Calculate how many lines in the following records hold the word "resized", and report that number without comment.
** Opening DATA SHOWN block **
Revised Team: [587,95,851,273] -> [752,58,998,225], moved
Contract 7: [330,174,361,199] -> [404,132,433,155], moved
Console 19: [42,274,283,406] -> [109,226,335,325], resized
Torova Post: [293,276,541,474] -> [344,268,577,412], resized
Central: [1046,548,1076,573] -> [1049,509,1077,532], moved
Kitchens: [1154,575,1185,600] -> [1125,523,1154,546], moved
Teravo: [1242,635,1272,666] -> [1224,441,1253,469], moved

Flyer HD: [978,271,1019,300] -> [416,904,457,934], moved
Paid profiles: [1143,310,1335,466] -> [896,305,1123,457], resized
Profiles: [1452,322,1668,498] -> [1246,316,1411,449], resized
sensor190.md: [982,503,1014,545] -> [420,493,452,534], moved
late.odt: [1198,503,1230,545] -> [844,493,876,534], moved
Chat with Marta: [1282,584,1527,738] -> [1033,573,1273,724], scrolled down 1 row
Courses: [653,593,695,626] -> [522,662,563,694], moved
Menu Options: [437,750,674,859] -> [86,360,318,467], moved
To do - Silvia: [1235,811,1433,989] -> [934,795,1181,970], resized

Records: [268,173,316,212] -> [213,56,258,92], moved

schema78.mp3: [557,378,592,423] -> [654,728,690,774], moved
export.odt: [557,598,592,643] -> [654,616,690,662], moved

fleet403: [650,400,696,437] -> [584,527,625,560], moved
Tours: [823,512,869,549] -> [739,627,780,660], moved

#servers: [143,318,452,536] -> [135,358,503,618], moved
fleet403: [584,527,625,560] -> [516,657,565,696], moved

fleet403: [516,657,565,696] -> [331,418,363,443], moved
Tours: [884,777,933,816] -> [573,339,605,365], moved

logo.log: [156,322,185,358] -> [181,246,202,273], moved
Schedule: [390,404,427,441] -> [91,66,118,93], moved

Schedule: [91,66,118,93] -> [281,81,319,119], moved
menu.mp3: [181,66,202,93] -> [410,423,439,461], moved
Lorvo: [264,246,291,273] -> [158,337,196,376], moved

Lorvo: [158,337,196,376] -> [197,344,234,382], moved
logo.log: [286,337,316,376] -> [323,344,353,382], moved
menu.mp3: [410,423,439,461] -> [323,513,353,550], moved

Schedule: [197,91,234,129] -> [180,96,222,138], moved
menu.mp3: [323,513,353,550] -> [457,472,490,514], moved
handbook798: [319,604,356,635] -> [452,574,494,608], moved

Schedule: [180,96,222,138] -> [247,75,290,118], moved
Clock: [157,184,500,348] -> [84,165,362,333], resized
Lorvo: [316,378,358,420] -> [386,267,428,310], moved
** Closing DATA SHOWN block **
**ANSWER BELOW:** 6